▶ [REQUIREMENTS] Copy the entries below from their first line through the line with "3: (329, 633)", swapping "zero-indexed" for "0-indexed" and changing nothing else. Leave the pictures out of your copy.

+ + +

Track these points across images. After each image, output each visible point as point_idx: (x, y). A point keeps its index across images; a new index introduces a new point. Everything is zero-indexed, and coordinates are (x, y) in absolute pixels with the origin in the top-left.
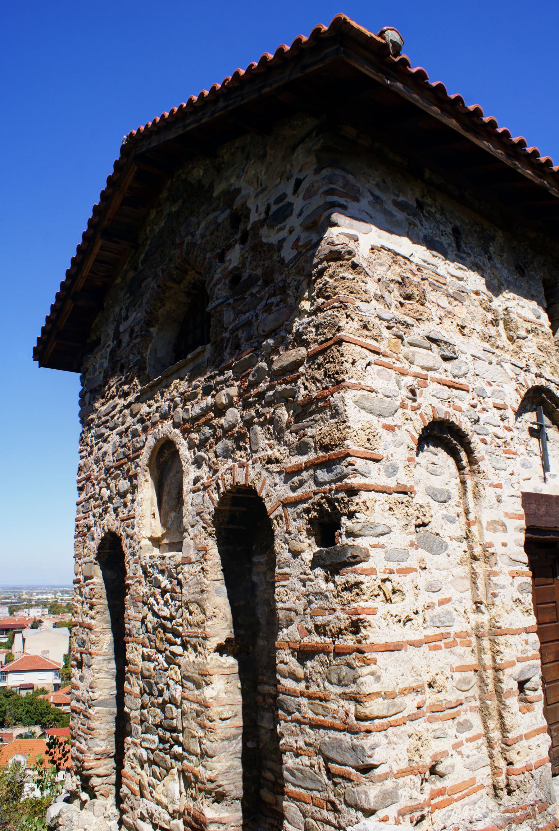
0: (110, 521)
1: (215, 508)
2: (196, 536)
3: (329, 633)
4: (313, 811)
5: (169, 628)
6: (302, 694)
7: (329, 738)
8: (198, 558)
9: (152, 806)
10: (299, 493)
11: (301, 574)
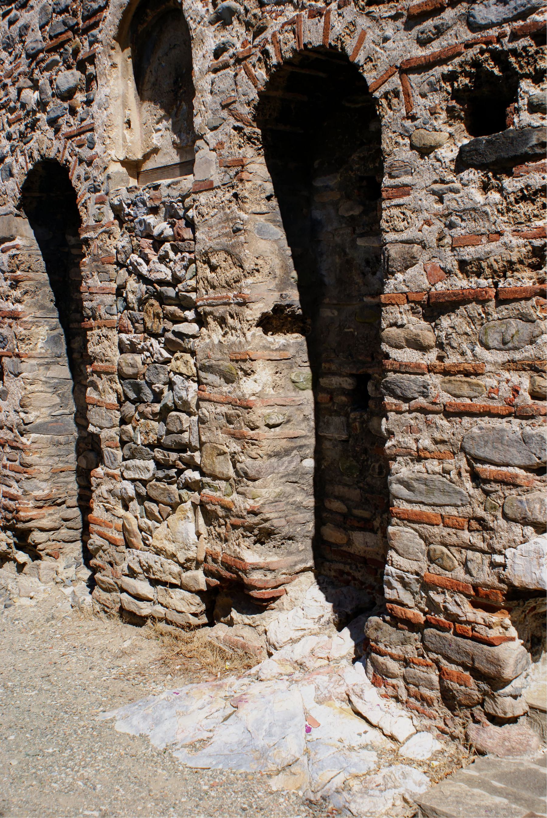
0: (45, 142)
1: (259, 94)
2: (221, 144)
3: (487, 271)
4: (444, 534)
5: (170, 298)
6: (431, 369)
7: (481, 429)
8: (227, 179)
9: (148, 557)
10: (435, 47)
11: (435, 182)
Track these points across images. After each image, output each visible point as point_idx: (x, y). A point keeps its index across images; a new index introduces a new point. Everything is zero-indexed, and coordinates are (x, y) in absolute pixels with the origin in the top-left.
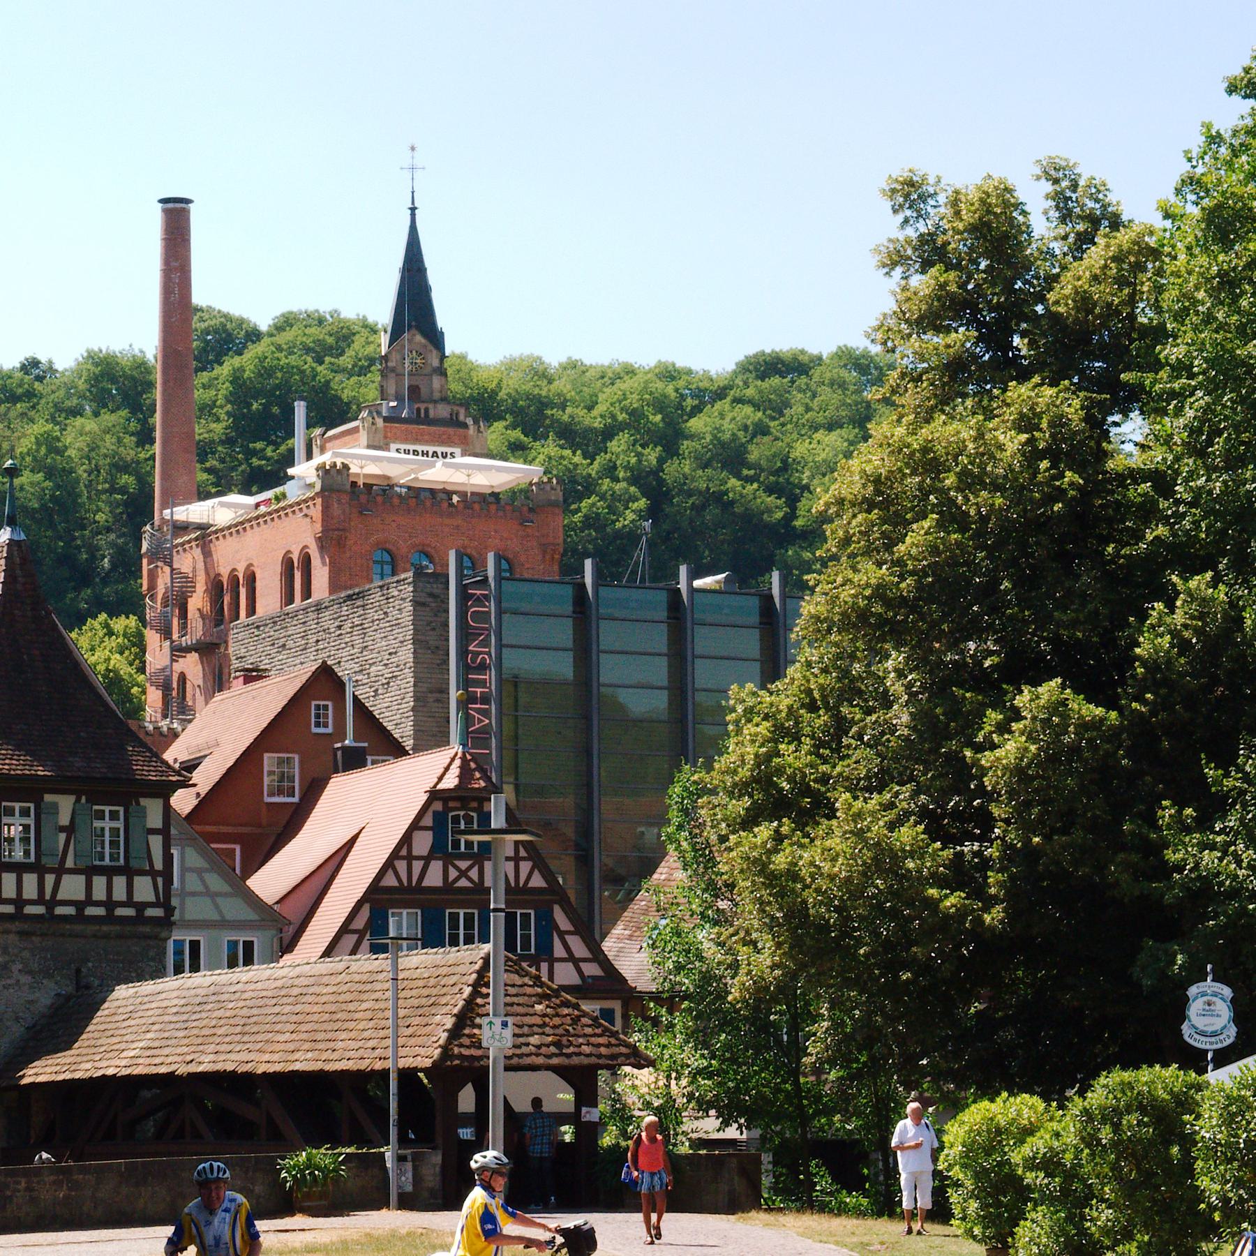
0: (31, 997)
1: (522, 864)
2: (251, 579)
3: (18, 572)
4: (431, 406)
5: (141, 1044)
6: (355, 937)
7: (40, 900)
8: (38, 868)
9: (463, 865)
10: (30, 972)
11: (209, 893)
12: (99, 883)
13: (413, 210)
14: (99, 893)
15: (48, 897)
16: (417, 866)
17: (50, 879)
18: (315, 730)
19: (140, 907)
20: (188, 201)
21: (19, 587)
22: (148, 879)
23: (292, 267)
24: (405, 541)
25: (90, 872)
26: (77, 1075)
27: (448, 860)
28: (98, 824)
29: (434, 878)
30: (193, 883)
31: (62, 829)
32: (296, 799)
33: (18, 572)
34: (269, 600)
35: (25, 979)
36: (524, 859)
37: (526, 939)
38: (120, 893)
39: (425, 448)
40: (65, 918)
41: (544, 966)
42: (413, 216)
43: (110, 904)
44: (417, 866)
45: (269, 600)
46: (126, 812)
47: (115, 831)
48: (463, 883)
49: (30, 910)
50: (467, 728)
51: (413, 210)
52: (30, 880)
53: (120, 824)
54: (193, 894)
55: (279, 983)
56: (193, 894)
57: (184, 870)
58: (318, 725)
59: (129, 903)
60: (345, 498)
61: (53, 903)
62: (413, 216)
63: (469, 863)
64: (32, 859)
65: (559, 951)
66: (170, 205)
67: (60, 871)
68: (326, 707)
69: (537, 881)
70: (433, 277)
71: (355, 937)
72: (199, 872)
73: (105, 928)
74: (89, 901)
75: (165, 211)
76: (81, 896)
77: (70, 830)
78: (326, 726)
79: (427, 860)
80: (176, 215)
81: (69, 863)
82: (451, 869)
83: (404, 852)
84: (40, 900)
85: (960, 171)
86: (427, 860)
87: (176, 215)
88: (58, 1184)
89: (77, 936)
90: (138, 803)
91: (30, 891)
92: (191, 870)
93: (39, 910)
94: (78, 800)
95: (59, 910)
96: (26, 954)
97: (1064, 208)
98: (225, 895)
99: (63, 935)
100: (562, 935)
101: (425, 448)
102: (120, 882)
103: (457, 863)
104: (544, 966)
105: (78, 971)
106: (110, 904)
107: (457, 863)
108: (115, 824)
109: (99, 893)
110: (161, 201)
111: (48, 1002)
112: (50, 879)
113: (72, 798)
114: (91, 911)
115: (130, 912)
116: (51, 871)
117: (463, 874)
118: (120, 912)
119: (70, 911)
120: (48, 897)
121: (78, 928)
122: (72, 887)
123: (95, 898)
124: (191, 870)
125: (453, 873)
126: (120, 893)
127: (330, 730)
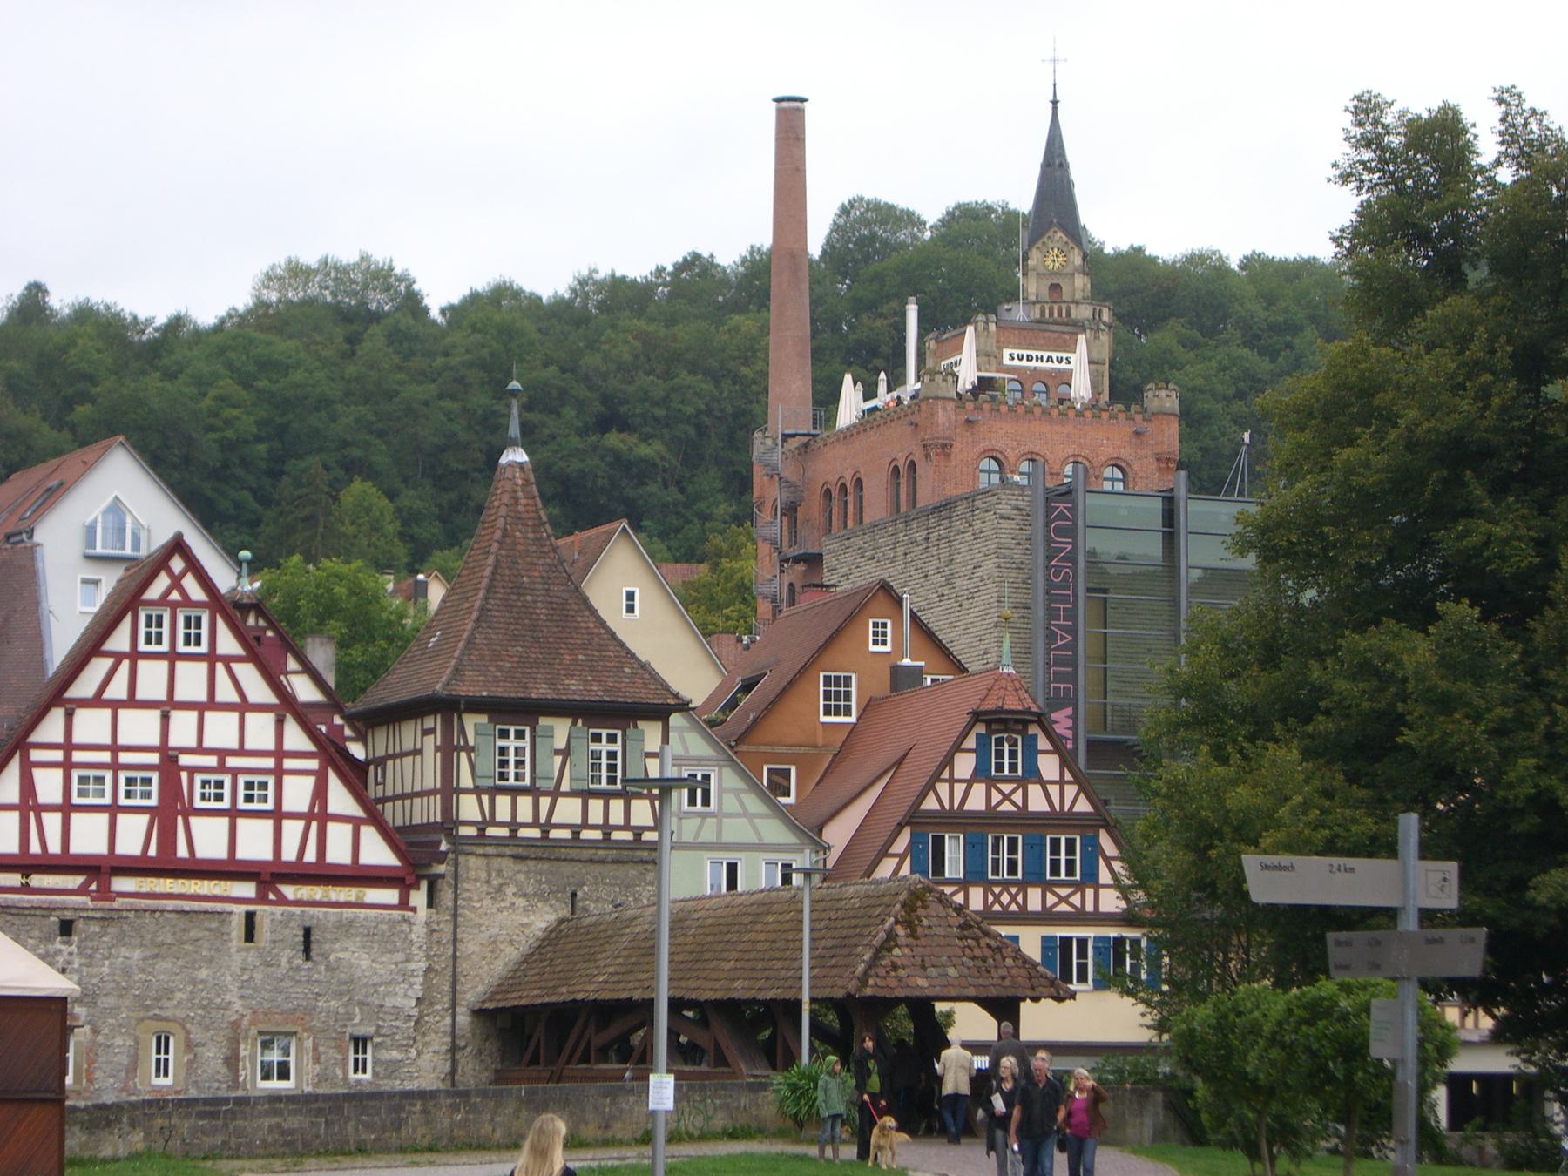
0: (525, 920)
1: (1067, 787)
2: (859, 484)
3: (520, 494)
4: (1073, 306)
5: (611, 970)
6: (896, 860)
7: (535, 824)
8: (534, 791)
9: (1007, 788)
10: (525, 895)
11: (745, 814)
12: (596, 806)
13: (1055, 102)
14: (596, 816)
15: (542, 821)
16: (959, 789)
17: (545, 802)
18: (873, 648)
19: (638, 831)
20: (803, 100)
21: (520, 508)
22: (647, 802)
23: (932, 160)
24: (1013, 449)
25: (586, 795)
26: (554, 999)
27: (991, 783)
28: (594, 747)
29: (976, 802)
30: (731, 804)
31: (557, 752)
32: (853, 719)
33: (520, 494)
34: (876, 505)
35: (521, 902)
36: (1069, 782)
37: (1070, 865)
38: (616, 817)
39: (1040, 354)
40: (560, 843)
41: (1090, 892)
42: (1055, 109)
43: (607, 828)
44: (959, 789)
45: (876, 505)
46: (624, 735)
47: (612, 755)
48: (1007, 807)
49: (524, 833)
50: (1049, 644)
51: (1055, 102)
52: (525, 803)
53: (617, 747)
54: (731, 815)
55: (736, 911)
56: (731, 815)
57: (721, 791)
58: (875, 642)
59: (626, 826)
60: (951, 406)
61: (547, 827)
62: (1055, 109)
63: (1013, 786)
64: (527, 782)
65: (1105, 876)
66: (785, 104)
67: (555, 794)
68: (884, 625)
69: (1083, 806)
70: (1076, 173)
71: (896, 860)
72: (736, 792)
73: (601, 852)
74: (585, 825)
75: (780, 112)
76: (577, 819)
77: (566, 753)
78: (884, 643)
79: (970, 783)
80: (790, 120)
81: (565, 787)
82: (994, 793)
83: (946, 775)
84: (535, 824)
85: (1415, 98)
86: (970, 783)
87: (790, 120)
88: (455, 1108)
89: (573, 860)
90: (636, 726)
91: (525, 814)
92: (728, 791)
93: (535, 833)
94: (574, 723)
95: (555, 834)
96: (521, 877)
97: (1510, 135)
98: (762, 816)
99: (557, 859)
100: (1107, 860)
101: (1040, 354)
102: (617, 806)
103: (1000, 786)
104: (1090, 892)
105: (574, 895)
106: (607, 828)
107: (1000, 786)
108: (612, 747)
109: (596, 816)
110: (778, 100)
111: (544, 925)
112: (545, 802)
113: (569, 721)
114: (586, 834)
115: (627, 836)
116: (546, 794)
117: (1007, 797)
118: (616, 835)
119: (566, 834)
120: (542, 821)
121: (573, 853)
122: (568, 810)
123: (590, 822)
124: (728, 791)
125: (996, 797)
126: (616, 817)
127: (888, 648)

+ + +

▶ [CORRECT RESULT]
Track these points across images. After each image, output each visible point as point_idx: (x, y). A point keeps its index across images; a new index introduces a new point. Everything is 0-indexed, and coordinates are (x, y) in absolute pixels with the origin in the top-left.
0: (110, 521)
1: (215, 508)
2: (196, 536)
3: (329, 633)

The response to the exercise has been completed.